WHAT TO WORK ON: Using the material below, work out how many lines contain "plate". Only the number is wanted.

*** STORED DATA Section Begins ***

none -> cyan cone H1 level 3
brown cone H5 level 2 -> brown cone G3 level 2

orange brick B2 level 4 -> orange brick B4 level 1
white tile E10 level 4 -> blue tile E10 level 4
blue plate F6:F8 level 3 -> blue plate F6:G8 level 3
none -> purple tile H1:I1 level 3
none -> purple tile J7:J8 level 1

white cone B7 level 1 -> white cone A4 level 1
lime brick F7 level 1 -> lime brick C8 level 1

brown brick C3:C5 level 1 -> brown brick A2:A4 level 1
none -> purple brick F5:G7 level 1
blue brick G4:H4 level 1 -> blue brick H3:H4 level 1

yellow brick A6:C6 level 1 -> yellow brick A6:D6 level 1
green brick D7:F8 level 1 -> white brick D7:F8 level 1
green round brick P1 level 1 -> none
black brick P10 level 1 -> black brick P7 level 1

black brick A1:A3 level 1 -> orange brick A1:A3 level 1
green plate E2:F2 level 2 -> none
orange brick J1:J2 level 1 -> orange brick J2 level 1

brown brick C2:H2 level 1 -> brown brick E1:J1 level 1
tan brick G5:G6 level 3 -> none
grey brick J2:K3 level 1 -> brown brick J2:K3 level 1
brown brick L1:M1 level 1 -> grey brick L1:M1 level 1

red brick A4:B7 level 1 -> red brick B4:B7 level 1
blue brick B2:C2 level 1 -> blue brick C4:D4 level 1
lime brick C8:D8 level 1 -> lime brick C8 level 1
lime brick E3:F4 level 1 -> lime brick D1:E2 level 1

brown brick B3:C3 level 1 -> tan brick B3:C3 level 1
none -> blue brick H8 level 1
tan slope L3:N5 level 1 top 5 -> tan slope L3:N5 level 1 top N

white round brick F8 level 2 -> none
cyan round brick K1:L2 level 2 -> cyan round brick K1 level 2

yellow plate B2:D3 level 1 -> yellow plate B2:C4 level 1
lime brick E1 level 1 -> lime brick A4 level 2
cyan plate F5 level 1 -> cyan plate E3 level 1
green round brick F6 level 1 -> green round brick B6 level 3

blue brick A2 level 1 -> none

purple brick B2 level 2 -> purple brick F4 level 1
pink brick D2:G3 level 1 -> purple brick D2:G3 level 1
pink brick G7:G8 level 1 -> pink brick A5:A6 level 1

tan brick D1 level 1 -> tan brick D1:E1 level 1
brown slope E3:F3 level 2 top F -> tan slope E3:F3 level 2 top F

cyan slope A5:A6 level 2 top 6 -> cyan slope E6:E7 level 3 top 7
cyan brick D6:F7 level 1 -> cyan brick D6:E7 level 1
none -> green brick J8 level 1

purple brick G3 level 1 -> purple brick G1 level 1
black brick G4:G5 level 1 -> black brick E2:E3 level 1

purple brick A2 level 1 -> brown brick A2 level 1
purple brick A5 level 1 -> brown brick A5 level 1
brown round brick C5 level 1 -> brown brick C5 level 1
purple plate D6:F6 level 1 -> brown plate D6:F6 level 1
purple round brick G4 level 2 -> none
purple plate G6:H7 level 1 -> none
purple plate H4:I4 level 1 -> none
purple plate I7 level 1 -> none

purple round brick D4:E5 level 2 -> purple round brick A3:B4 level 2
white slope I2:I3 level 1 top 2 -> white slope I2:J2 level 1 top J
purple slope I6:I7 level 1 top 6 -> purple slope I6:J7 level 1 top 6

*** STORED DATA Section Ends ***

REPLY TO THE EXERCISE: 8